#### Excerpted records ####

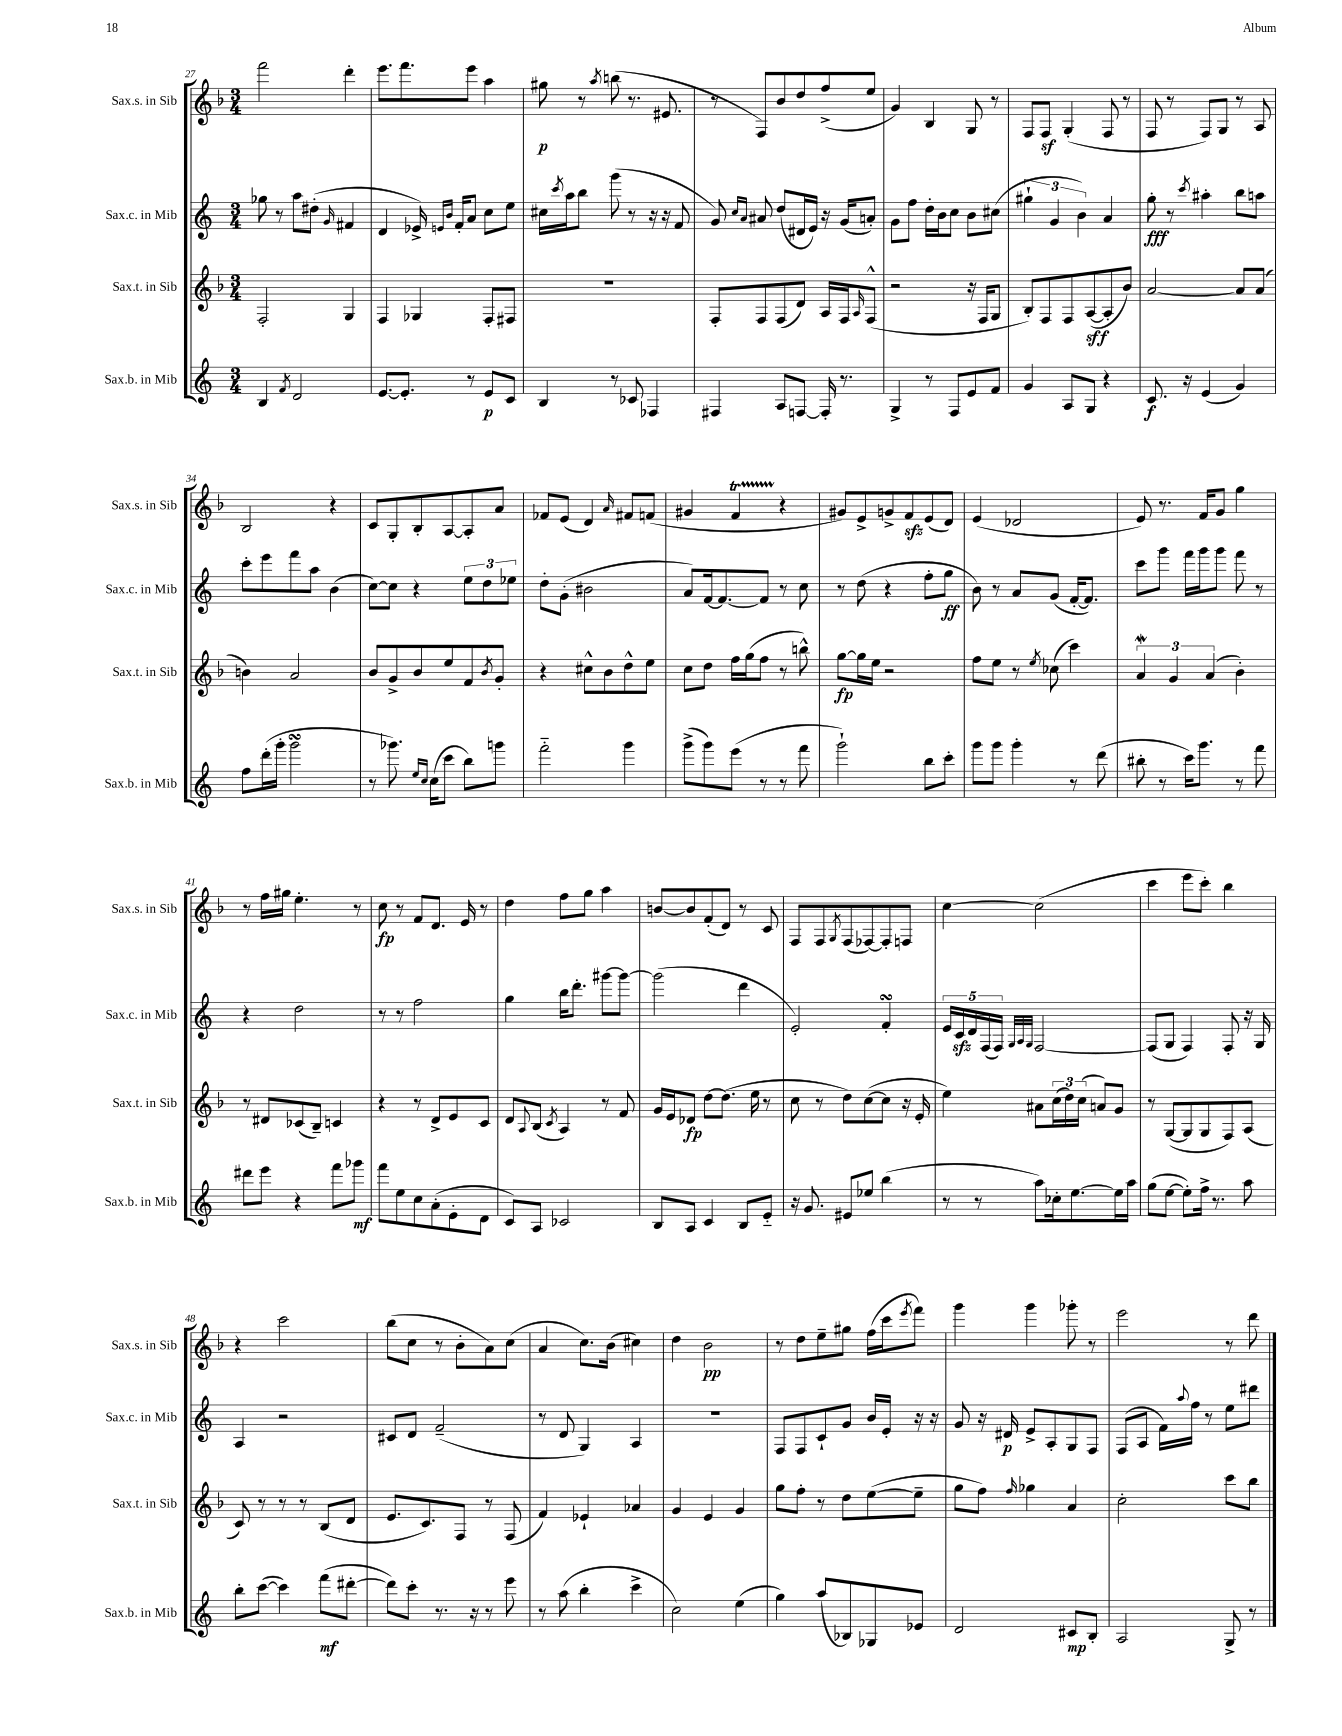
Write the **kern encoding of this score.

**kern	**kern	**kern	**kern
*staff4	*staff3	*staff2	*staff1
*clefG2	*clefG2	*clefG2	*clefG2
*k[]	*k[b-]	*k[]	*k[b-]
*M3/4	*M3/4	*M3/4	*M3/4
4B/	2F'/	8gg-\	2fff\
.	.	8r	.
8qf/	.	.	.
2d/	.	8aa\L	.
.	.	(8dd#'\J	.
.	.	16qqg/	.
.	4G/	4f#/	4ddd'\
=	=	=	=
[8.e/L	4F/	4d/	8.eee\L
8.e'/]J	.	.	8.fff\
.	4G-/	16e-^/)	.
.	.	16qqe/LL	.
.	.	16qqb/JJ	.
.	.	16f'/LK	.
8r	.	8a/J	8eee\J
8e/L	8F'/L	8cc\L	4aa\
8c/J	8F#/J	8ee\J	.
=	=	=	=
4B/	2.r	16cc#\LL	8gg#\
.	.	8qccc/	.
.	.	16aa\J	.
.	.	8bb\J	8r
.	.	.	8qaa/
8r	.	(8ggg\	(8bb\
8c-/	.	8r	8.r
4F-/	.	16r	.
.	.	16r	8.e#/
.	.	8f/	.
=	=	=	=
4F#/	8F'/L	8g/)	8r
.	.	16qqcc/LL	.
.	.	16qqa/JJ	.
.	8F/	8a#/	8F/L)
8A/L	(8F/	(8dd/L	8b-/
[8F/J	8d/J)	16d#/L	8dd/
.	.	16e/JJ)	.
16F'/]	16A/LL	16r	(8ff^/
8.r	16F/J	(16g/LK	.
.	16qqA/	.	.
.	(8F^^/J	8a'/J)	8ee/J
=	=	=	=
4G^/	2r	8g\L	4g/)
.	.	8ff\J	.
8r	.	16dd'\LL	4B-/
.	.	16b\J	.
8F/L	.	8cc\J	.
8e/	16r	8b\L	8G/
.	16F/LK	.	.
8f/J	8G/J	(8cc#\J	8r
=	=	=	=
4g/	8B-'/L)	6gg#`\	8F/L
.	8F/	.	8F/J
.	.	6g/	.
8A/L	8F/	.	(4G'/
.	.	6b\)	.
8G/J	([8A/	.	.
4r	8A'/]	4a/	8F/
.	8b-/J)	.	8r
=	=	=	=
8.c/	[2a/	8gg'\	8F/
.	.	8r	8r
16r	.	.	.
.	.	8qccc/	.
(4e/	.	4aa#'\	8F/L)
.	.	.	8G/J
4g/)	8a/]L	8bb\L	8r
.	(8a/J	8aa\J	8A/
=	=	=	=
8ff\L	4b\)	8ccc'\L	2B-/
(16ddd'\L	.	8eee\	.
16ggg'\JJ	.	.	.
2ggg\	2a/	8fff\	.
.	.	8aa\J	.
.	.	(4b\	4r
=	=	=	=
8r	8b-/L	[8cc\L)	8c/L
8.ggg-\)	8g^/	8cc\]J	8G'/
.	8b-/	4r	8B-'/
16qqee/LL	.	.	.
16qqcc/JJ	.	.	.
(16cc\LK	.	.	.
8ccc\J	8ee/	.	[8A/
8bb\L)	8f/	12ee\L	8A'/]
.	.	12dd\	.
.	8qb-/	.	.
8ggg\J	8g'/J	.	8a/J
.	.	12ee-\J	.
=	=	=	=
2fff'~\	4r	8dd'\L	8f-/L
.	.	(8g'\J	(8e/J
.	8cc#^^\L	2b#\	4d/)
.	8b-\	.	.
.	.	.	16qqa/
4ggg\	8dd^^\	.	8f#/L
.	8ee\J	.	(8f/J
=	=	=	=
(8ggg^\L	8cc\L	8a/L)	4g#/
8ggg\)	8dd\J	[16f/k	.
.	.	8.f/_	.
(8eee\J	16ff\LL	.	4f/
.	(16gg\J	.	.
8r	8ff\J	8f/]J	.
8r	8r	8r	4r
8fff\	8bb^^\)	8cc\	.
=	=	=	=
2ggg`\)	[8gg\L	8r	8g#/L)
.	16gg\]L	(8dd\	8e^/
.	16ee\JJ	.	.
.	2r	4r	8g^/
.	.	.	8f/
8bb\L	.	8ff'\L	(8e/
8ccc'\J	.	8gg\J	8d/J)
=	=	=	=
8ggg\L	8ff\L	8b\)	(4e/
8ggg\J	8ee\J	8r	.
4ggg'\	8r	8a/L	2d-/
.	8qee/	.	.
.	(8cc-\	(8g/J	.
8r	4ccc\)	[16f'/LK	.
.	.	8.f/]J)	.
(8ddd\	.	.	.
=	=	=	=
8bb#'\	6a/	8ccc\L	8e/)
8r	.	8ggg\J	8.r
.	6g/	.	.
16ccc\LK)	.	16fff\LL	.
8.ggg\J	.	16ggg\J	16f/LK
.	(6a/	.	.
.	.	8ggg\J	8g/J
8r	4b-'\)	8fff\	4gg\
8fff\	.	8r	.
=	=	=	=
8ddd#\L	8r	4r	8r
8eee\J	8d#/L	.	16ff\LL
.	.	.	16gg#\JJ
4r	(8c-/	2dd\	4.ee'\
.	8B-~/J)	.	.
8fff\L	4c/	.	.
8ggg-\J	.	.	8r
=	=	=	=
8fff\L	4r	8r	8cc\
8ee\	.	8r	8r
8cc\	8r	2ff\	8f/L
(8a'\	8d^/L	.	8.d/J
8e'\	8e/	.	.
.	.	.	16e/
8d\J	8c/J	.	8r
=	=	=	=
8c/L)	8d/L	4gg\	4dd\
.	8qqA/	.	.
8A/J	(8B-/J	.	.
.	8qc/	.	.
2c-/	4A/)	16bb\LK	8ff\L
.	.	8.ddd'\J	.
.	.	.	8gg\J
.	8r	[8ggg#\L	4aa\
.	8f/	8ggg#\_J	.
=	=	=	=
8B/L	16g/LL	(2ggg#\]	[8b/L
.	16e/J	.	.
8A/J	8d-/J	.	8b/]
4c/	[8dd\L	.	(8f'/
.	(8.dd\]J	.	8d/J)
8B/L	.	4ddd\	8r
.	16ee\	.	.
8e'~/J	8r	.	8c/
=	=	=	=
16r	8cc\	2e'/)	8F/L
8.g/	.	.	.
.	8r	.	8F/
.	.	.	8qG/
8e#/L	8dd\L)	.	(8F/
8ee-/J	([8cc\	.	[8F-/)
(4bb\	8cc\]J	4f'/	8F-'/]
.	16r	.	8F/J
.	16e'/	.	.
=	=	=	=
8r	4ee\)	20e/LL	[4cc\
.	.	20c/	.
.	.	20d/	.
8r	.	.	.
.	.	(20F/	.
.	.	20F/JJ)	.
.	.	32qqG/LLL	.
.	.	32qqA/	.
.	.	32qqG/JJJ	.
8aa\L)	8a#\L	[2F/	(2cc\]
16cc-'\k	(24cc\L	.	.
.	24dd\)	.	.
[8.ee\	.	.	.
.	(24cc\JJ	.	.
.	8a/L)	.	.
16ee\]L	8g/J	.	.
16aa\JJ	.	.	.
=	=	=	=
(8gg\L	8r	(8F/]L	4ccc\
[8ee\J	([8G/L	8G/J	.
8ee'\]L)	8G/]	4F/)	8eee\L
16ff^\Jk	8G/	.	8ccc'\J)
8.r	.	.	.
.	8F/)	8F'/	4bb-\
8aa\	(8A/J	16r	.
.	.	16G/	.
=	=	=	=
8bb'\L	8c/)	4A/	4r
([8ccc\J	8r	.	.
4ccc\])	8r	2r	2ccc\
.	8r	.	.
(8fff\L	(8B-/L	.	.
[8ddd#'\J	8d/J	.	.
=	=	=	=
8ddd#\]L)	8.e/L	8c#/L	(8bb-\L
8ccc'\J	.	8d/J	8cc\J
.	8.c/)	.	.
8.r	.	(2f~/	8r
.	8F/J	.	8b-'\L
16r	.	.	.
8r	8r	.	8a\)
8eee\	(8F/	.	(8cc\J
=	=	=	=
8r	4f/)	8r	4a/
(8aa\	.	8d/	.
4bb'\	4e-`/	4G/)	8.cc\L)
.	.	.	(16b-\Jk
4ccc^\	4a-/	4A/	4cc#\)
=	=	=	=
2cc\)	4g/	2.r	4dd\
.	4e/	.	2b-\
(4ee\	4g/	.	.
=	=	=	=
4gg\)	8gg\L	8F/L	8r
.	8ff'\J	8F/	8dd\L
(8aa/L	8r	8c`/	8ee~\
8B-/)	8dd\L	8g/J	8gg#\J
8G-/	([8ee\	16b/LL	(16ff\LL
.	.	16e'/JJ	16ccc\J
.	.	.	8qeee/
8e-/J	8ee~\]J	16r	8fff\J)
.	.	16r	.
=	=	=	=
2d/	8gg\L	8g/	4ggg\
.	8ff\J)	16r	.
.	.	16d#/	.
.	16qqff/	.	.
.	4gg-\	8e^/L	4ggg\
.	.	8A'/	.
8c#/L	4a/	8G/	8ggg-'\
8B'/J	.	8F/J	8r
=	=	=	=
2A/	2cc'\	(8F/L	2eee\
.	.	8A/J	.
.	.	16f\LL)	.
.	.	8qqaa/	.
.	.	16ff\JJ	.
.	.	8r	.
8G^/	8ccc\L	8ee\L	8r
8r	8bb-\J	8ddd#\J	8ddd\
==	==	==	==
*-	*-	*-	*-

####

- To be done:
Which lines in the records contain the string "kern"? Filter those lines out and copy each one, counting uppercase and lowercase letters as different.

- Solution:
Write the **kern encoding of this score.
**kern	**kern	**kern	**kern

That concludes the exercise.